Look below for the line that contains "green 1x3 plate [398,383,556,493]", then copy it and each following line exactly, through and including the line that contains "green 1x1 tile".

___ Data section

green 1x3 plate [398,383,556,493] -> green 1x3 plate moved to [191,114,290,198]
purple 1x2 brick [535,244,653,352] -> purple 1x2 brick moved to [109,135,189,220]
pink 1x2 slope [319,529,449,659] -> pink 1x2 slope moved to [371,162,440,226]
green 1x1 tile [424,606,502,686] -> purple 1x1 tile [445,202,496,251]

______
___ Data section

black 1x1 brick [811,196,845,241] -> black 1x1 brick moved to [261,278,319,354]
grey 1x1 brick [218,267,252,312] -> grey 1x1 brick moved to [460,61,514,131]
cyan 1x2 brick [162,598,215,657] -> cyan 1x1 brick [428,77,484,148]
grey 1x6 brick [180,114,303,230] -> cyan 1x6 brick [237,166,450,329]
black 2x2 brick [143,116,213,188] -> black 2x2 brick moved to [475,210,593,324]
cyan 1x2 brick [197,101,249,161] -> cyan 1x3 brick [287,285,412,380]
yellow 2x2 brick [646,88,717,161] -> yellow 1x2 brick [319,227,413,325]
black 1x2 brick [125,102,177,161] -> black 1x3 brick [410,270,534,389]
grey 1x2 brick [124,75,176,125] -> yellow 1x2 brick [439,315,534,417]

______

Reply to the exercise =
green 1x3 plate [398,383,556,493] -> green 1x3 plate moved to [191,114,290,198]
purple 1x2 brick [535,244,653,352] -> purple 1x2 brick moved to [109,135,189,220]
pink 1x2 slope [319,529,449,659] -> pink 1x2 slope moved to [371,162,440,226]
green 1x1 tile [424,606,502,686] -> purple 1x1 tile [445,202,496,251]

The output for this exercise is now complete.